▶ _Exercise details_: Below are some entries. Repeat exactly the lines from the one with "(581, 550) = (156, 241): none -> orange bowl" through the one with "(202, 382) = (477, 587): black", and only those.

++++++++++

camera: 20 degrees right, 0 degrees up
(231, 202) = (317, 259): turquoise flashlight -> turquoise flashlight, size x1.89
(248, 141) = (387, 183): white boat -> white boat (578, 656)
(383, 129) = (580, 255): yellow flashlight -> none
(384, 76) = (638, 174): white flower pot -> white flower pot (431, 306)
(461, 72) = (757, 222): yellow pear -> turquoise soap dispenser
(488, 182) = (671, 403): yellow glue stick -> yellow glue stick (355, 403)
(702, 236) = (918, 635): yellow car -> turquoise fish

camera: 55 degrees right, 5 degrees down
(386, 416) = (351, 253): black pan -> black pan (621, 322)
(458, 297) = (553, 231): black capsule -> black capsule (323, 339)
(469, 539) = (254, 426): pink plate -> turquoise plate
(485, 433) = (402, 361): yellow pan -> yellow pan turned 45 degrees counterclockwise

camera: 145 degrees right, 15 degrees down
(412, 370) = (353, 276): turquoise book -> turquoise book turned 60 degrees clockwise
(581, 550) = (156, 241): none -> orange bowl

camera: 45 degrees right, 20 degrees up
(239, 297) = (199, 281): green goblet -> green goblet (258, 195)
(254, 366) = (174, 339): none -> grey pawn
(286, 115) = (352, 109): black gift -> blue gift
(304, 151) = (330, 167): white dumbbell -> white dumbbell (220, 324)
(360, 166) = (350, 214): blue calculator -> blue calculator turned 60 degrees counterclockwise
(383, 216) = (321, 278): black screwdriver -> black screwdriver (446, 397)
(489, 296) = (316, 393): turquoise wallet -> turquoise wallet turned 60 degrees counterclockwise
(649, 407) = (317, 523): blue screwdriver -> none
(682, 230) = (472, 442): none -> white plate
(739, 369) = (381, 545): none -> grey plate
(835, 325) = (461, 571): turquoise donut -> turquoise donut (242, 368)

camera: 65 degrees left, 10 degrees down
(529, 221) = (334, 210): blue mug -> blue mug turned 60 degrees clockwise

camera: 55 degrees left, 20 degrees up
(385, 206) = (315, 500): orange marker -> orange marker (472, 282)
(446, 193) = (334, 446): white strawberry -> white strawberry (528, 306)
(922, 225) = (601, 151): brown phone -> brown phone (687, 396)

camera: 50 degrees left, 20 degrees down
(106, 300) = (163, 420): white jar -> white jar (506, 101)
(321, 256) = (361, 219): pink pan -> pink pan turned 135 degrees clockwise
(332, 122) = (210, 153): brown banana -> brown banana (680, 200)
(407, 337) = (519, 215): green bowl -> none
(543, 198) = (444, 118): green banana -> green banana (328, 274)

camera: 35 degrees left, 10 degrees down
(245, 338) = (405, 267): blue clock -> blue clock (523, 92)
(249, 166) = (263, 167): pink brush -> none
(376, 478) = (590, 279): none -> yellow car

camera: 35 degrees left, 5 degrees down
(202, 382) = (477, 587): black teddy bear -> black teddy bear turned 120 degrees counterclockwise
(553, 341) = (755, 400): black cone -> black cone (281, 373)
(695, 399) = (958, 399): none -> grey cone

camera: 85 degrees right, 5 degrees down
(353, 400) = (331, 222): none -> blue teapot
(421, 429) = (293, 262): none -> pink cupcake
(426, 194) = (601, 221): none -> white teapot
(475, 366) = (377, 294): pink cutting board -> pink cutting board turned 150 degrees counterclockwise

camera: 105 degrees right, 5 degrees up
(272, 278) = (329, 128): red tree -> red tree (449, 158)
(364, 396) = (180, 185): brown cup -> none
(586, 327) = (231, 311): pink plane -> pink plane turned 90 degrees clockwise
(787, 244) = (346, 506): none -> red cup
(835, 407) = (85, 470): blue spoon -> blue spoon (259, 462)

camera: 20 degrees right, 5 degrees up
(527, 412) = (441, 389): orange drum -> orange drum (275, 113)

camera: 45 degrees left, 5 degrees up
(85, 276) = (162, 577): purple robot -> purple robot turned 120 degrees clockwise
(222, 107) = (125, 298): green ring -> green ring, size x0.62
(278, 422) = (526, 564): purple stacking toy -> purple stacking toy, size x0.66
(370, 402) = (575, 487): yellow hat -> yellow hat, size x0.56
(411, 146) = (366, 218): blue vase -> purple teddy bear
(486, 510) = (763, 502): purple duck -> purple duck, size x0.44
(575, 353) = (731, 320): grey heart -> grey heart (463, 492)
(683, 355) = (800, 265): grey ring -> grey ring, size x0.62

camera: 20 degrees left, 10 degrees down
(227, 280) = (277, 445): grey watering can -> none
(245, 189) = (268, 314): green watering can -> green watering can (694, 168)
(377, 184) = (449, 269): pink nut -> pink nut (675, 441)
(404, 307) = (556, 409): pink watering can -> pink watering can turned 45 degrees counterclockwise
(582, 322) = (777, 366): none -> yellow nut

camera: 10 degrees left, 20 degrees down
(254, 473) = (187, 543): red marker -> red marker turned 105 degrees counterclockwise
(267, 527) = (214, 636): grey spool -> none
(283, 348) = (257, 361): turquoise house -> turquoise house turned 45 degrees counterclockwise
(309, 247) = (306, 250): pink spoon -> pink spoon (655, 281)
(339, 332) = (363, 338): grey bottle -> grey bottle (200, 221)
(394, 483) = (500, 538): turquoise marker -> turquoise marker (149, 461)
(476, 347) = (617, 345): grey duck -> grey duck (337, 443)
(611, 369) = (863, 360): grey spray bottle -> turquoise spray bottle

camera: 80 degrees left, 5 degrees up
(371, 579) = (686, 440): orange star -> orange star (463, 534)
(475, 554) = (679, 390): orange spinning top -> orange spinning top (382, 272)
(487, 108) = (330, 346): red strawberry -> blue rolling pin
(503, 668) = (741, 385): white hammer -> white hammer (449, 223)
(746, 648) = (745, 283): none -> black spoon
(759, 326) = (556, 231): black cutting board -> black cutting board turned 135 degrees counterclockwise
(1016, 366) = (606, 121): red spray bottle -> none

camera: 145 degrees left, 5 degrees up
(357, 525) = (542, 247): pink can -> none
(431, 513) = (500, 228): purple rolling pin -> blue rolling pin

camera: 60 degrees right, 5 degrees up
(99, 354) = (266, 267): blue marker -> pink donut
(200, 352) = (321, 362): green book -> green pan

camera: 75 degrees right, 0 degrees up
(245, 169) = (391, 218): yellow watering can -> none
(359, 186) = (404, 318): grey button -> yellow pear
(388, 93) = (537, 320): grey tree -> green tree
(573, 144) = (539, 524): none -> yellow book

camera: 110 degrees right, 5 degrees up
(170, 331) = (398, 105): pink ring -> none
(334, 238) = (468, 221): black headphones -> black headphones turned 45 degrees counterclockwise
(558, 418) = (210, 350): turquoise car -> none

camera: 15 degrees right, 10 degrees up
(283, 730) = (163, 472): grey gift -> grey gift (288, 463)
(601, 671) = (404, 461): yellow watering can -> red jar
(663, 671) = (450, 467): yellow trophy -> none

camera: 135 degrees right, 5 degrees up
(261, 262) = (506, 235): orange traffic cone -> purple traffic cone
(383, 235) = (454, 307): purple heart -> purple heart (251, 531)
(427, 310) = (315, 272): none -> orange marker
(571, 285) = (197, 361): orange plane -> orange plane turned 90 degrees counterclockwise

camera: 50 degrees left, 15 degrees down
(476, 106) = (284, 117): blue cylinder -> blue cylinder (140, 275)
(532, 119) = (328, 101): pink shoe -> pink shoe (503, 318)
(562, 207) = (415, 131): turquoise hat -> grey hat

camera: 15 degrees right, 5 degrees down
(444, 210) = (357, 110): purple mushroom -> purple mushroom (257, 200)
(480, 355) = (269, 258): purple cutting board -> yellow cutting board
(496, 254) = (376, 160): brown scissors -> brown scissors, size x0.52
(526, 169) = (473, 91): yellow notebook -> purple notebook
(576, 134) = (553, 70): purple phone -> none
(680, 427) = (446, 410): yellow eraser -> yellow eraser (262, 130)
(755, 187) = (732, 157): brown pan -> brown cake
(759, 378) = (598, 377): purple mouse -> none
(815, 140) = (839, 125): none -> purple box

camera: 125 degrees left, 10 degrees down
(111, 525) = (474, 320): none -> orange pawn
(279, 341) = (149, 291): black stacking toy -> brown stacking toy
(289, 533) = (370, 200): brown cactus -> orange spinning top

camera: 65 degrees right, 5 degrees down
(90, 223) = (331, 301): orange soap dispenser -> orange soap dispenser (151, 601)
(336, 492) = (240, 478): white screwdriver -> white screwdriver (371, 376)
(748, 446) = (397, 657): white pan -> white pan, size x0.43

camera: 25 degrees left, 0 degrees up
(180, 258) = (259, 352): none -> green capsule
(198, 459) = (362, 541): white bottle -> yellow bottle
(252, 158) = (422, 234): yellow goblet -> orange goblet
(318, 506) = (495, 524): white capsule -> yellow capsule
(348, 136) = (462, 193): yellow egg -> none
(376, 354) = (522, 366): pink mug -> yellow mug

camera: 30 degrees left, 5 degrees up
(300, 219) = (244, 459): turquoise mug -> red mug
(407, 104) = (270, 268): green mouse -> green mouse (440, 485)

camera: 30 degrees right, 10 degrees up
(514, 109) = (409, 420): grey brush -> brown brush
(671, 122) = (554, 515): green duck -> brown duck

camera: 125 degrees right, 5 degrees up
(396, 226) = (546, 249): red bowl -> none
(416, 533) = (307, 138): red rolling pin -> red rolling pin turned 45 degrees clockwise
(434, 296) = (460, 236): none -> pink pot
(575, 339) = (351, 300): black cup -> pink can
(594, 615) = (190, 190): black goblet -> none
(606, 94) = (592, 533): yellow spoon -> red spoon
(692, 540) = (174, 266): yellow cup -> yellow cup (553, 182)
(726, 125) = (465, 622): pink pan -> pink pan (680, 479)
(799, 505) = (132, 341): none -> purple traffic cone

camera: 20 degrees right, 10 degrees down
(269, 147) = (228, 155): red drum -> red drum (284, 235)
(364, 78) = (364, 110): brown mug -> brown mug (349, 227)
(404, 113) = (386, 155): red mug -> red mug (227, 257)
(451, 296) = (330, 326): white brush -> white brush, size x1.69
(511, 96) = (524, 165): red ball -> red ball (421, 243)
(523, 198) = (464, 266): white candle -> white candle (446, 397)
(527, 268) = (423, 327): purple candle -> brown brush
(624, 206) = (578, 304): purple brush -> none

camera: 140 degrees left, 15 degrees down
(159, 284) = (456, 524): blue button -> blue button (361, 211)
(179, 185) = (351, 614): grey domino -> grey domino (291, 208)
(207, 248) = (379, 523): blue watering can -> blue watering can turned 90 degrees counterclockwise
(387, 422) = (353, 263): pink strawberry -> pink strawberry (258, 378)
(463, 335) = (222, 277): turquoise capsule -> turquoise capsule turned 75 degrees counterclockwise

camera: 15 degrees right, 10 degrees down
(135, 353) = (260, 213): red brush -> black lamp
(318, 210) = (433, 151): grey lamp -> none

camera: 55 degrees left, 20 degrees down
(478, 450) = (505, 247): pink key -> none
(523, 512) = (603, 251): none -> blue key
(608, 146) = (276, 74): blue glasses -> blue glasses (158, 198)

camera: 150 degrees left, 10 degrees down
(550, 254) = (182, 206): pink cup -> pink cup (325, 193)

++++++++++

▶ _Finished exercise_:
(581, 550) = (156, 241): none -> orange bowl

camera: 45 degrees right, 20 degrees up
(239, 297) = (199, 281): green goblet -> green goblet (258, 195)
(254, 366) = (174, 339): none -> grey pawn
(286, 115) = (352, 109): black gift -> blue gift
(304, 151) = (330, 167): white dumbbell -> white dumbbell (220, 324)
(360, 166) = (350, 214): blue calculator -> blue calculator turned 60 degrees counterclockwise
(383, 216) = (321, 278): black screwdriver -> black screwdriver (446, 397)
(489, 296) = (316, 393): turquoise wallet -> turquoise wallet turned 60 degrees counterclockwise
(649, 407) = (317, 523): blue screwdriver -> none
(682, 230) = (472, 442): none -> white plate
(739, 369) = (381, 545): none -> grey plate
(835, 325) = (461, 571): turquoise donut -> turquoise donut (242, 368)

camera: 65 degrees left, 10 degrees down
(529, 221) = (334, 210): blue mug -> blue mug turned 60 degrees clockwise

camera: 55 degrees left, 20 degrees up
(385, 206) = (315, 500): orange marker -> orange marker (472, 282)
(446, 193) = (334, 446): white strawberry -> white strawberry (528, 306)
(922, 225) = (601, 151): brown phone -> brown phone (687, 396)

camera: 50 degrees left, 20 degrees down
(106, 300) = (163, 420): white jar -> white jar (506, 101)
(321, 256) = (361, 219): pink pan -> pink pan turned 135 degrees clockwise
(332, 122) = (210, 153): brown banana -> brown banana (680, 200)
(407, 337) = (519, 215): green bowl -> none
(543, 198) = (444, 118): green banana -> green banana (328, 274)

camera: 35 degrees left, 10 degrees down
(245, 338) = (405, 267): blue clock -> blue clock (523, 92)
(249, 166) = (263, 167): pink brush -> none
(376, 478) = (590, 279): none -> yellow car

camera: 35 degrees left, 5 degrees down
(202, 382) = (477, 587): black teddy bear -> black teddy bear turned 120 degrees counterclockwise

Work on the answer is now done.